▶
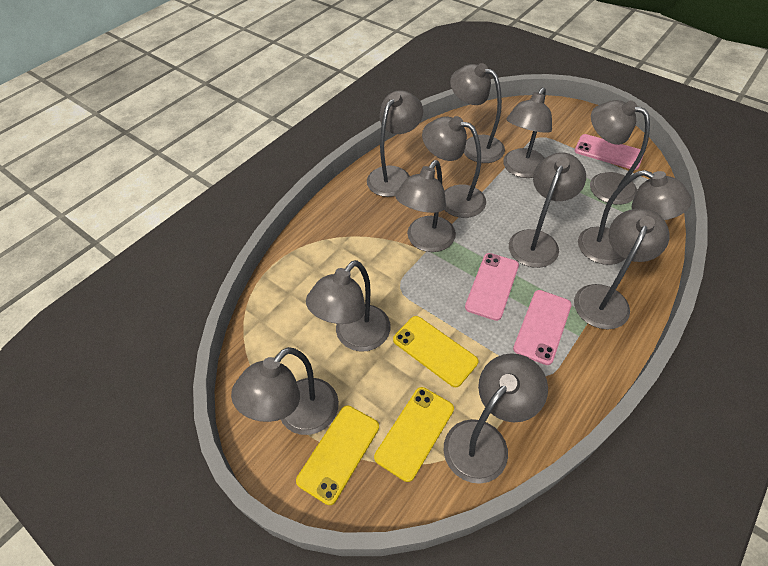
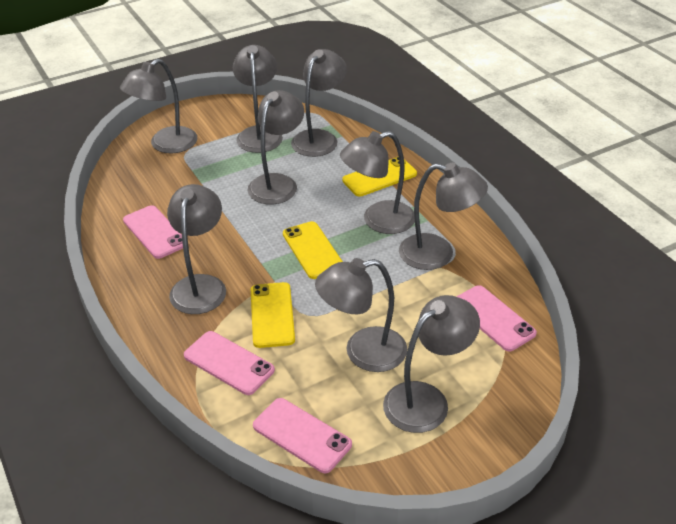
grey lamp: 12 -> 9
pink phone: 3 -> 4

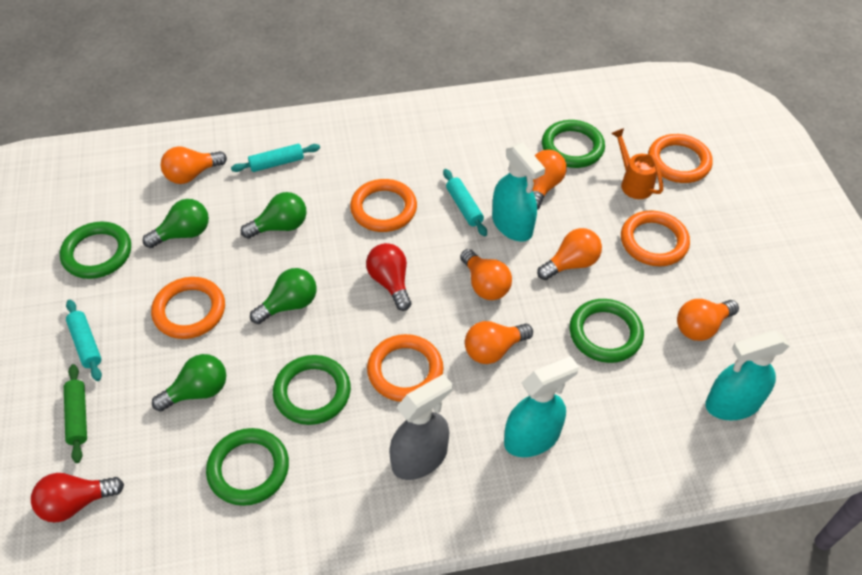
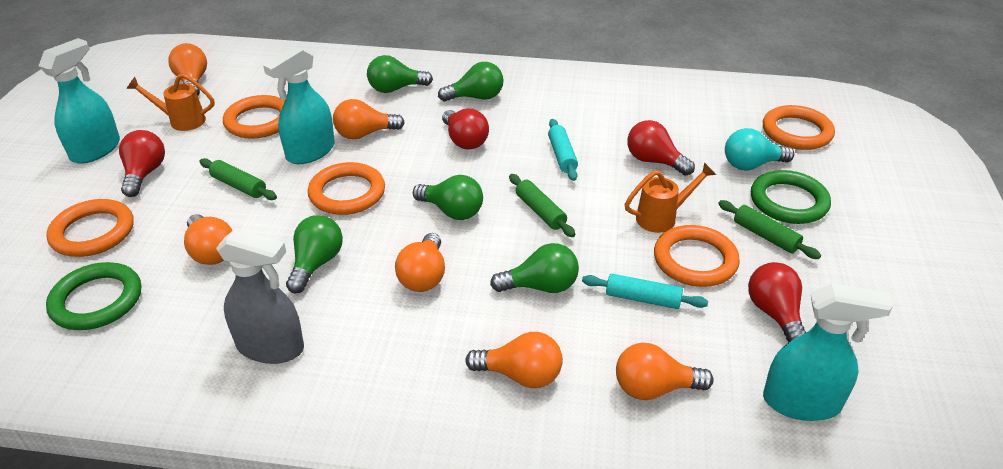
green light bulb: 4 -> 5
green ring: 5 -> 2
green rolling pin: 1 -> 3
orange watering can: 1 -> 2
red light bulb: 2 -> 4
turquoise light bulb: 0 -> 1
turquoise rolling pin: 3 -> 2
◀
Pictures stay out, and every line of the records is transcribed exactly.

### Solution for this task
grey lamp: 12 -> 9
pink phone: 3 -> 4

green light bulb: 4 -> 5
green ring: 5 -> 2
green rolling pin: 1 -> 3
orange watering can: 1 -> 2
red light bulb: 2 -> 4
turquoise light bulb: 0 -> 1
turquoise rolling pin: 3 -> 2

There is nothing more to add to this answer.